Object change descriptions:
<<<<
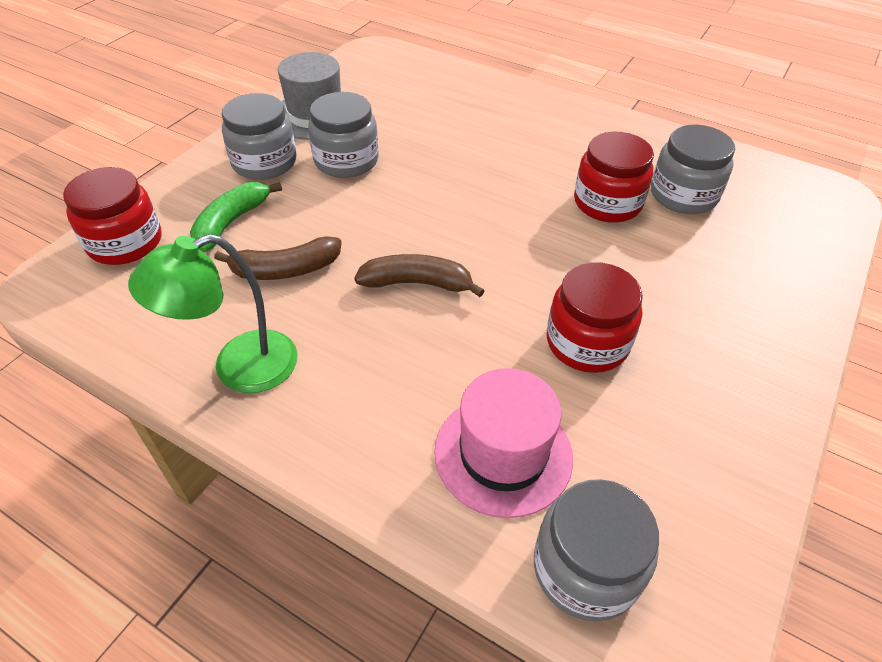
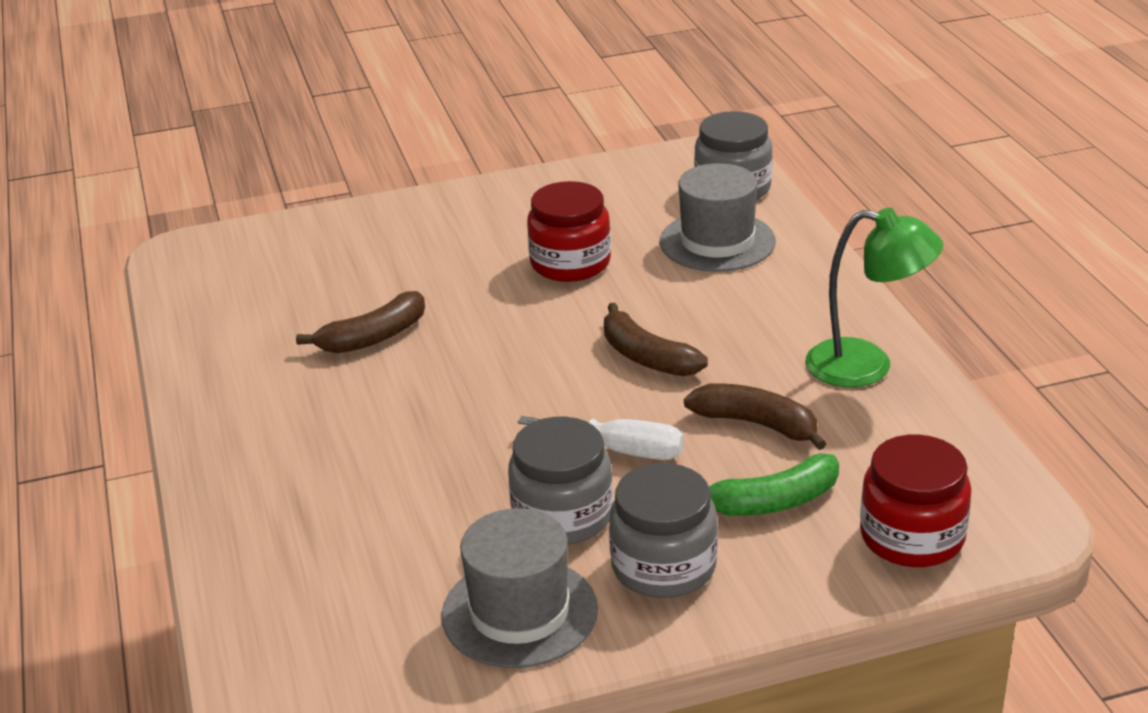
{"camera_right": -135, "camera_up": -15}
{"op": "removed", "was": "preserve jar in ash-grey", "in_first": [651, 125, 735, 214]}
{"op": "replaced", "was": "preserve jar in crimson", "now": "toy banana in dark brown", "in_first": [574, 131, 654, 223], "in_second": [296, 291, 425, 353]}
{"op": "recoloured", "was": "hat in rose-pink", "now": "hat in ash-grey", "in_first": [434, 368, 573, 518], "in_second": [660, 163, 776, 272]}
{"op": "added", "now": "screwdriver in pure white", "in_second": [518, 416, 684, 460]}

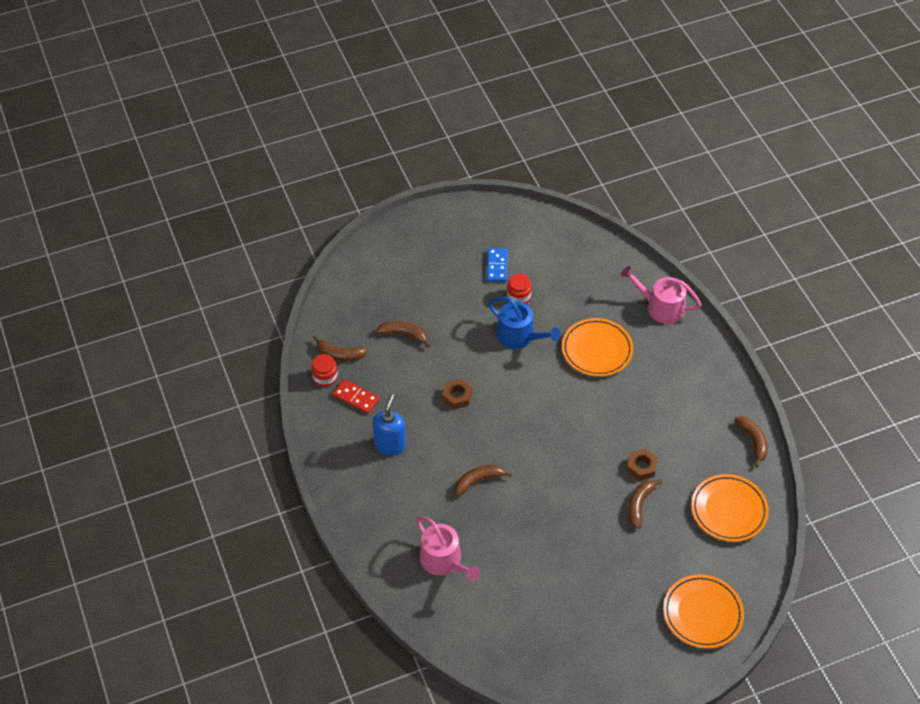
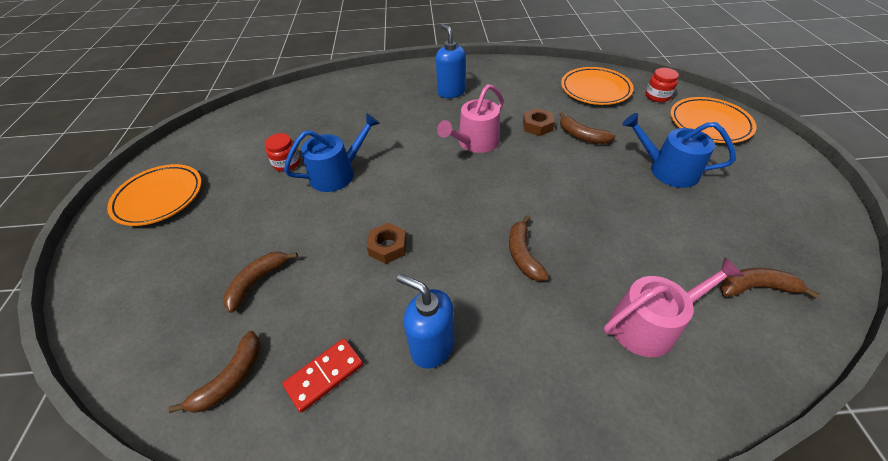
{"camera_right": -70, "camera_up": -5}
{"op": "removed", "was": "domino piece in blue", "in_first": [486, 248, 508, 282]}
{"op": "moved", "was": "sprinkling can in rose-pink", "in_first": [621, 266, 702, 324], "in_second": [437, 84, 504, 153]}
{"op": "moved", "was": "plate in orange-coloured", "in_first": [562, 318, 633, 377], "in_second": [107, 164, 202, 226]}
{"op": "moved", "was": "preserve jar in crimson", "in_first": [311, 354, 338, 387], "in_second": [645, 68, 679, 102]}
{"op": "moved", "was": "toy banana in dark brown", "in_first": [735, 416, 768, 467], "in_second": [720, 268, 819, 299]}
{"op": "added", "now": "pump bottle in blue", "in_second": [436, 24, 466, 98]}
{"op": "added", "now": "sprinkling can in blue", "in_second": [622, 113, 736, 188]}

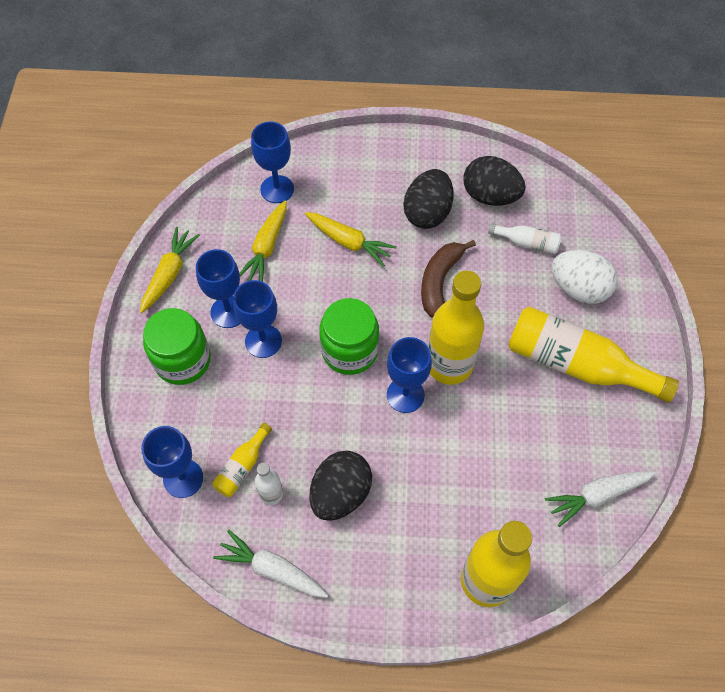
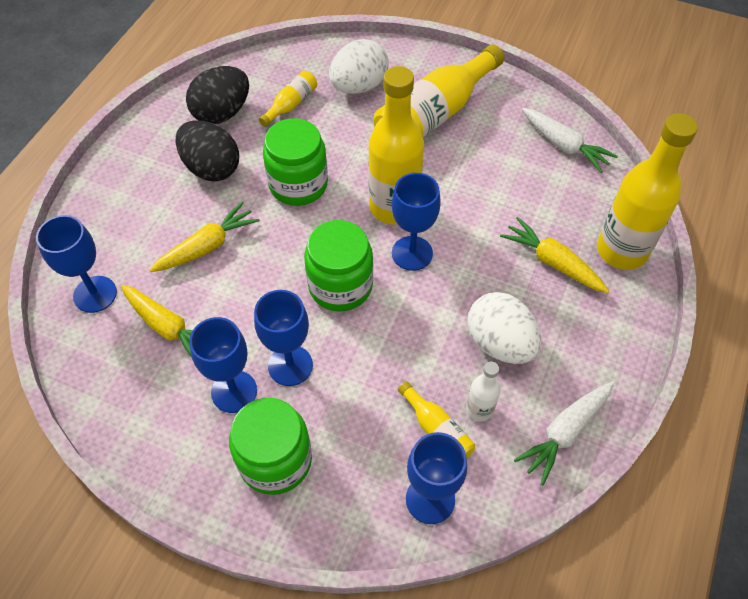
{"camera_right": -70, "camera_up": -5}
{"op": "recoloured", "was": "flask in pure white", "now": "flask in yellow", "in_first": [488, 223, 562, 254], "in_second": [259, 71, 317, 127]}
{"op": "moved", "was": "toy carrot in yellow", "in_first": [140, 227, 200, 313], "in_second": [500, 217, 609, 293]}
{"op": "replaced", "was": "toy banana in dark brown", "now": "preserve jar in emerald", "in_first": [421, 240, 476, 318], "in_second": [263, 118, 328, 206]}
{"op": "recoloured", "was": "egg shape in ebony", "now": "egg shape in pure white", "in_first": [309, 451, 372, 521], "in_second": [467, 292, 541, 364]}
{"op": "turned", "was": "toy carrot in pure white", "in_first": [545, 471, 656, 527], "in_second": [522, 108, 618, 173], "clockwise": -45}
>>>>
The result is a copy of every line above where the word "rose" shows up.

• _EXPECTED ANSWER_:
{"op": "recoloured", "was": "hat in rose-pink", "now": "hat in ash-grey", "in_first": [434, 368, 573, 518], "in_second": [660, 163, 776, 272]}
{"op": "moved", "was": "sprinkling can in rose-pink", "in_first": [621, 266, 702, 324], "in_second": [437, 84, 504, 153]}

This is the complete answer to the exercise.